GOAL OF THE EXERCISE: Print all the data below exactly, without images.

WORKING DATA:
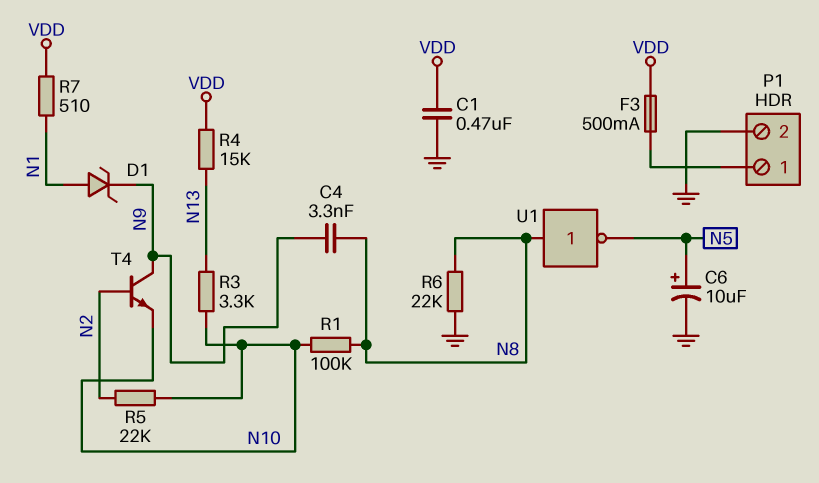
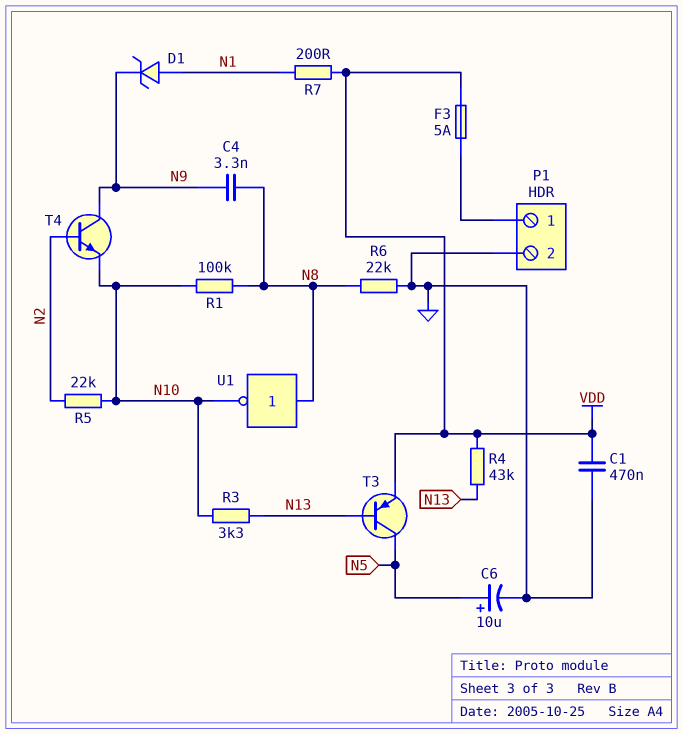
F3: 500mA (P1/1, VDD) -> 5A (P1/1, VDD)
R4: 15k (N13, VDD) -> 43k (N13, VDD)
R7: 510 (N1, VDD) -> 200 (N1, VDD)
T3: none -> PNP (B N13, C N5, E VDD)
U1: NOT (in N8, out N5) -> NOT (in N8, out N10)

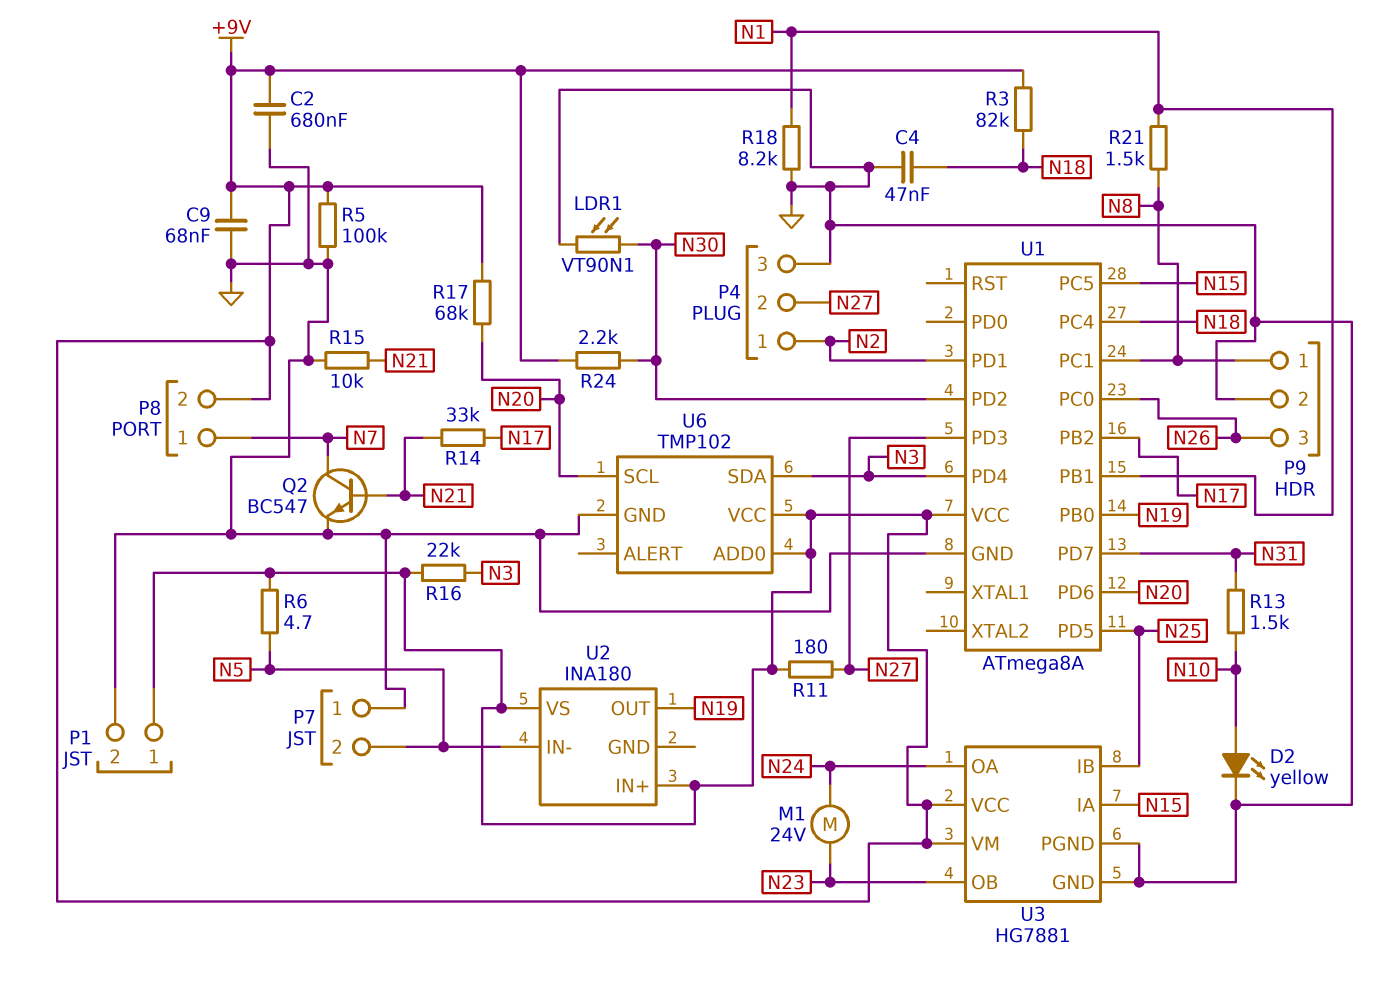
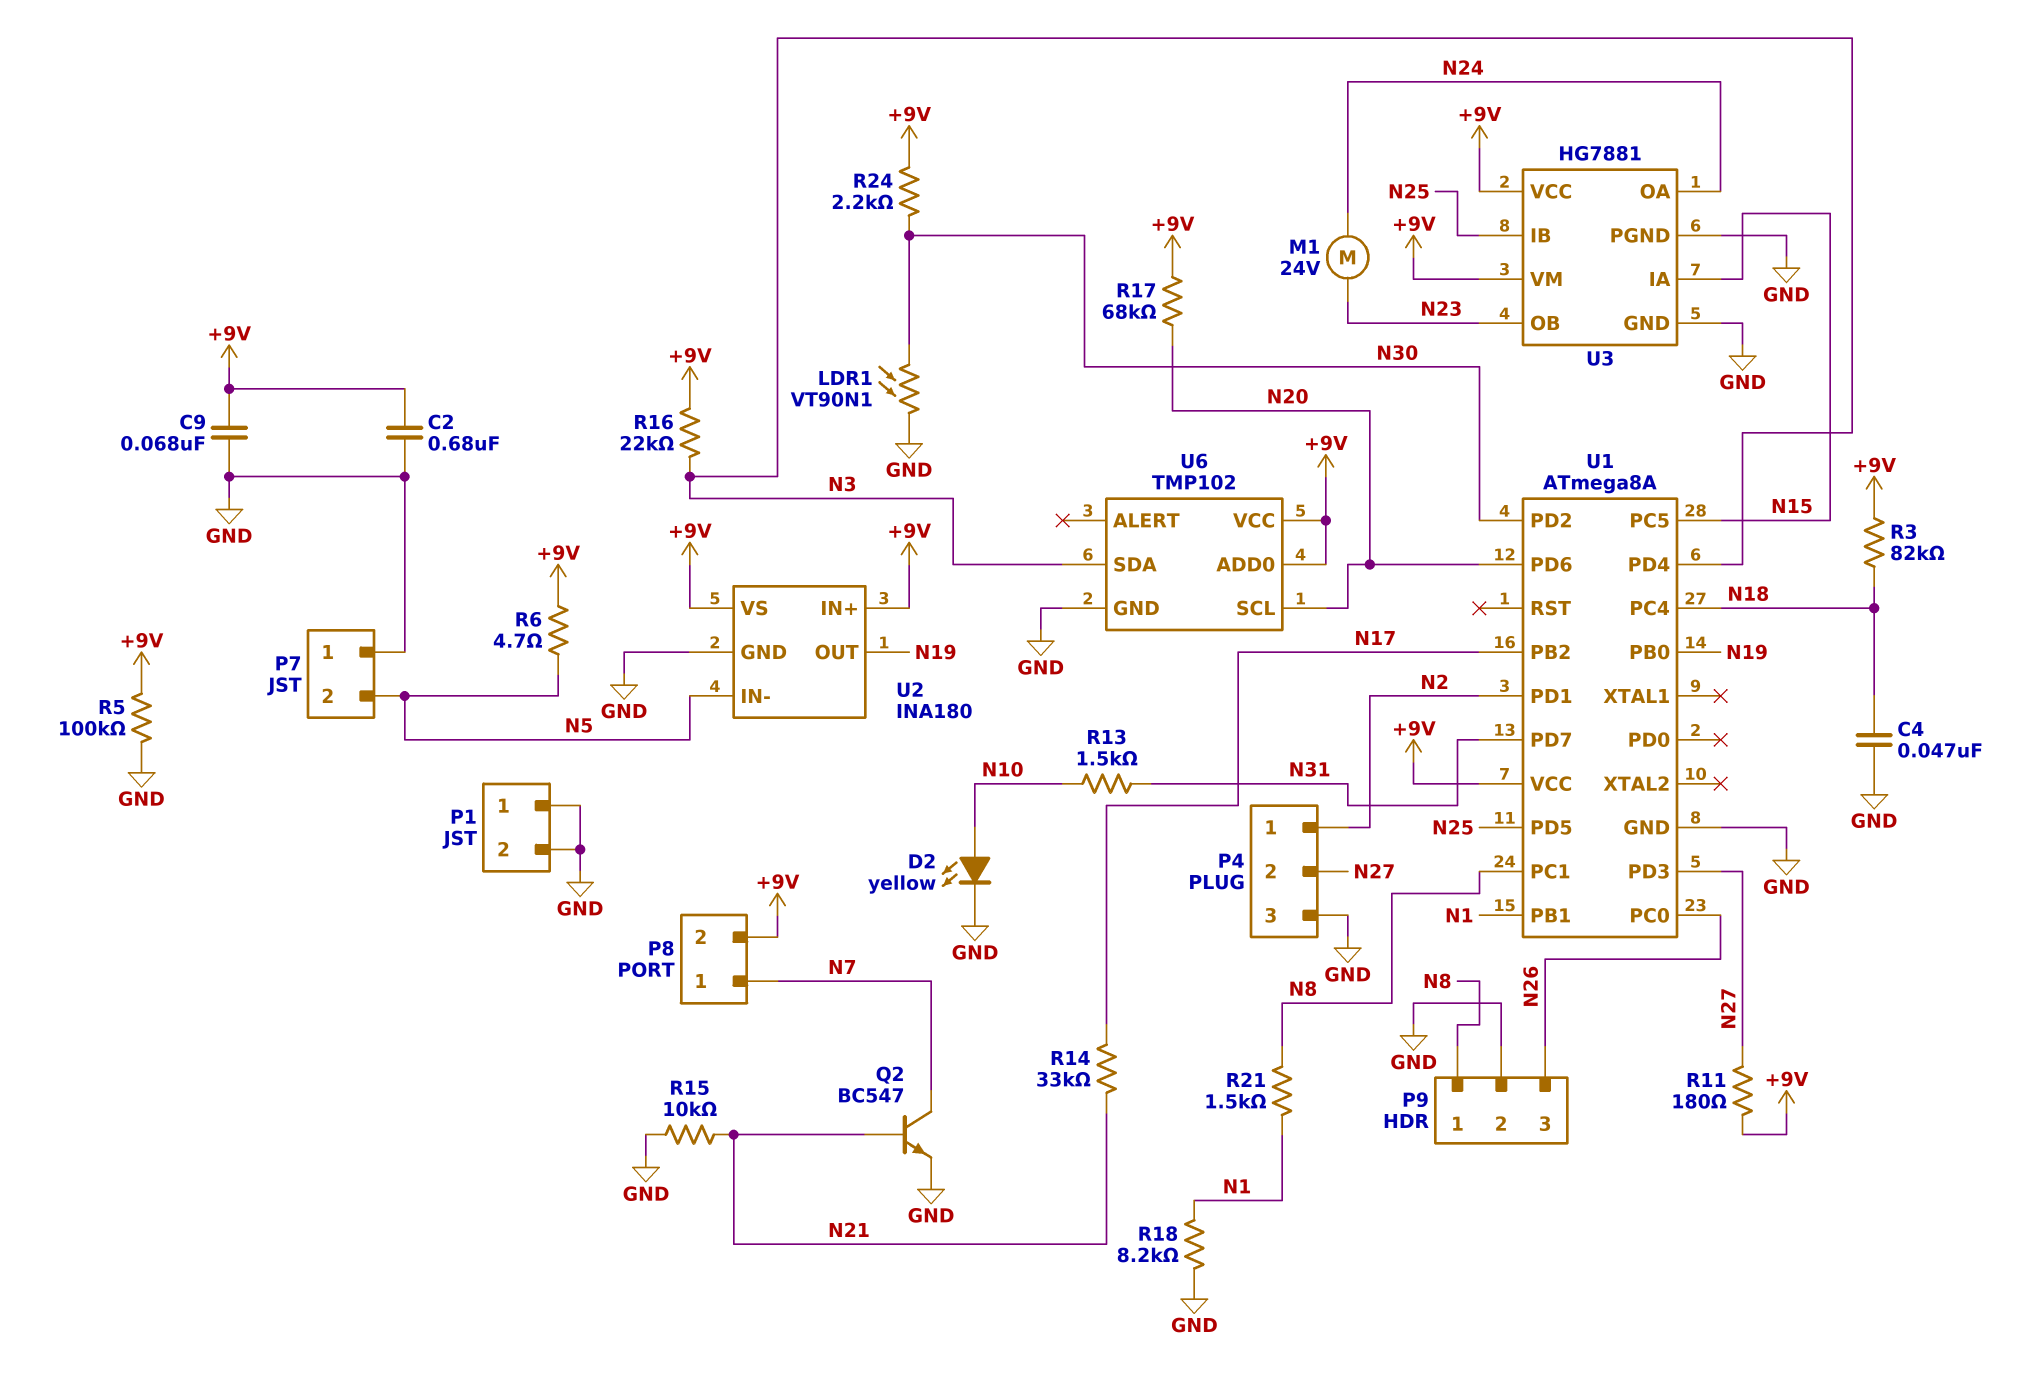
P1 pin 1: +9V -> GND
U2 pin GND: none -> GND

RESULT FOR THIS EXERCISE:
F3: 500mA (P1/1, VDD) -> 5A (P1/1, VDD)
R4: 15k (N13, VDD) -> 43k (N13, VDD)
R7: 510 (N1, VDD) -> 200 (N1, VDD)
T3: none -> PNP (B N13, C N5, E VDD)
U1: NOT (in N8, out N5) -> NOT (in N8, out N10)

P1 pin 1: +9V -> GND
U2 pin GND: none -> GND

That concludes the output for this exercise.